INSTRUCTION: Copy the records from the line with "Tunde [625, 699]" through the last line, keeping each word and raising every coordinate by 97.

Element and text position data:

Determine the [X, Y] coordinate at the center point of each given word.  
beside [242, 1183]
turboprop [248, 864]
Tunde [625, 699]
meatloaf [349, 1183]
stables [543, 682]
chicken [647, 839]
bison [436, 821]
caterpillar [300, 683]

RESPONSE TO THE EXERCISE:
Tunde [722, 796]
meatloaf [446, 1280]
stables [640, 779]
chicken [744, 936]
bison [533, 918]
caterpillar [397, 780]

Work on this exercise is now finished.